#### Information:
****************************************

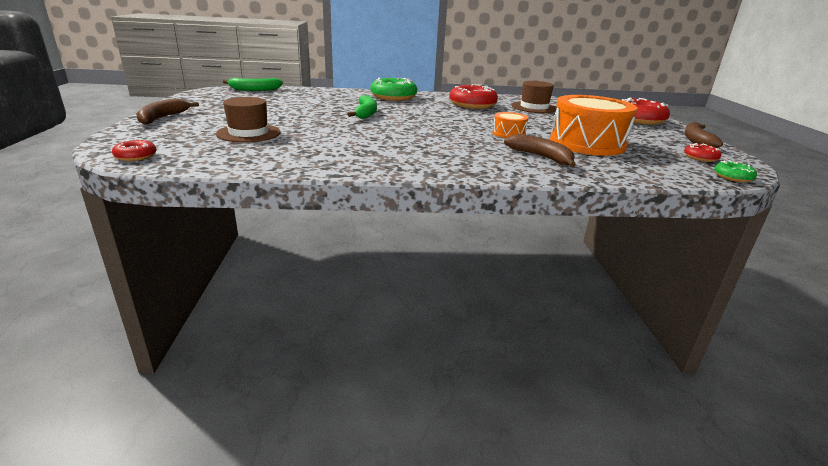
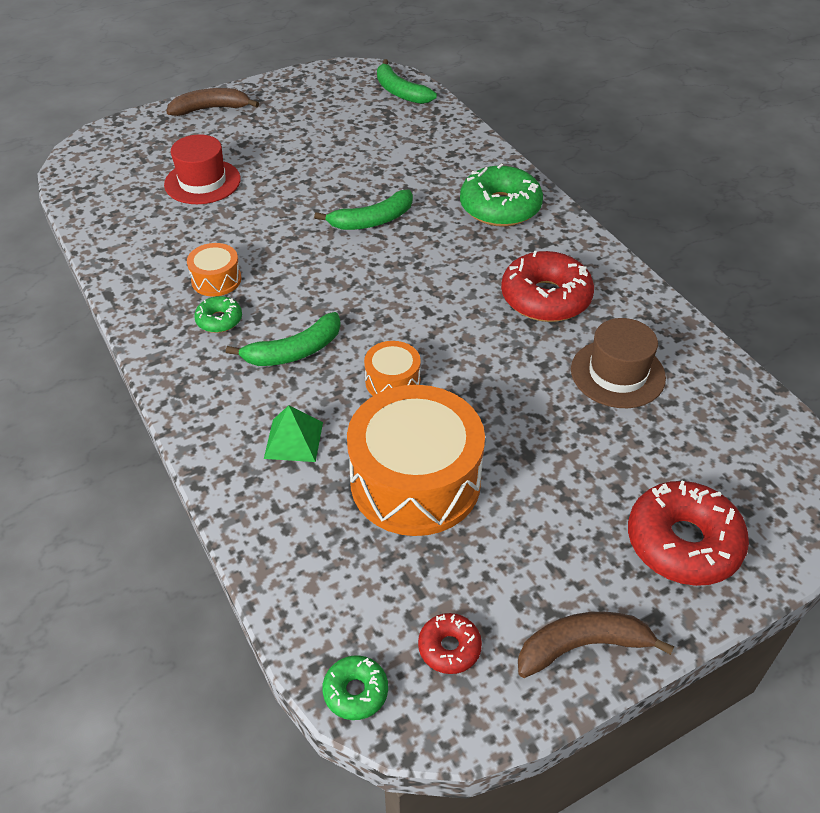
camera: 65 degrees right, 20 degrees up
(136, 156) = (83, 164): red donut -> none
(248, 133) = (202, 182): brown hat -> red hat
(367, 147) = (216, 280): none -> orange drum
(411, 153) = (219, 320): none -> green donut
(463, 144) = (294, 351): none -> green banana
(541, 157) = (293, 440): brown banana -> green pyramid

****************************************

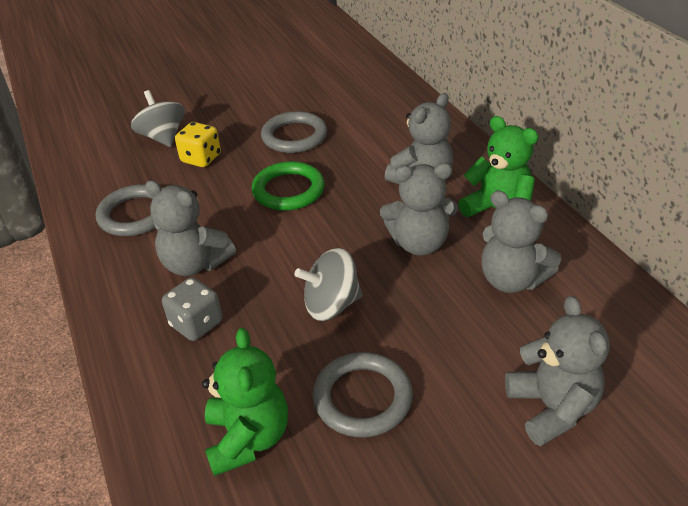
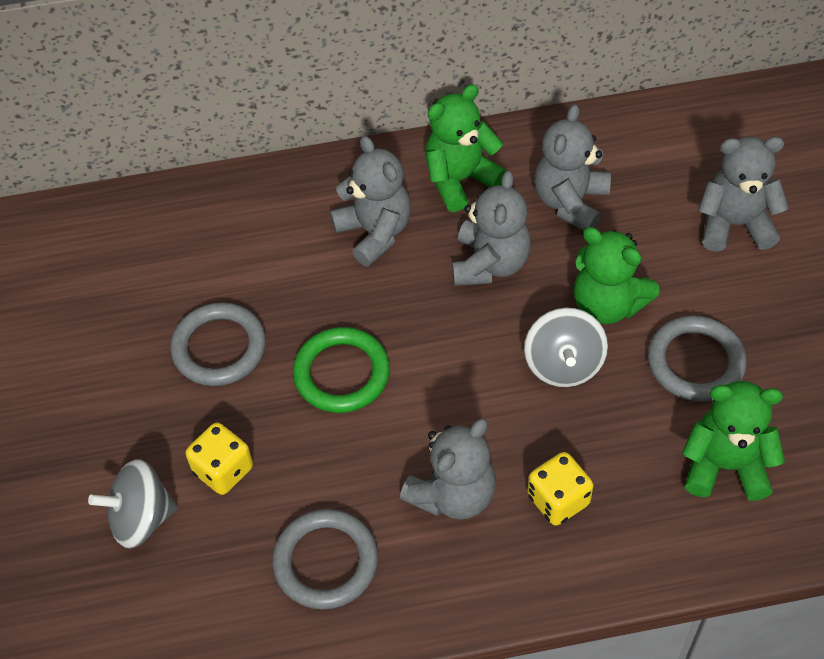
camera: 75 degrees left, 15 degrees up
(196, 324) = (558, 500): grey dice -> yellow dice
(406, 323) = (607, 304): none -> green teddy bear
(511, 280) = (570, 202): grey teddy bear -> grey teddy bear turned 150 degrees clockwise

****************************************

#### What this task involves:
From the listing above, output exactly the run of lines that starts with the line containing "(463, 144) = (294, 351): none -> green banana" and ends with the line containing "(541, 157) = (293, 440): brown".

#### Result below:
(463, 144) = (294, 351): none -> green banana
(541, 157) = (293, 440): brown banana -> green pyramid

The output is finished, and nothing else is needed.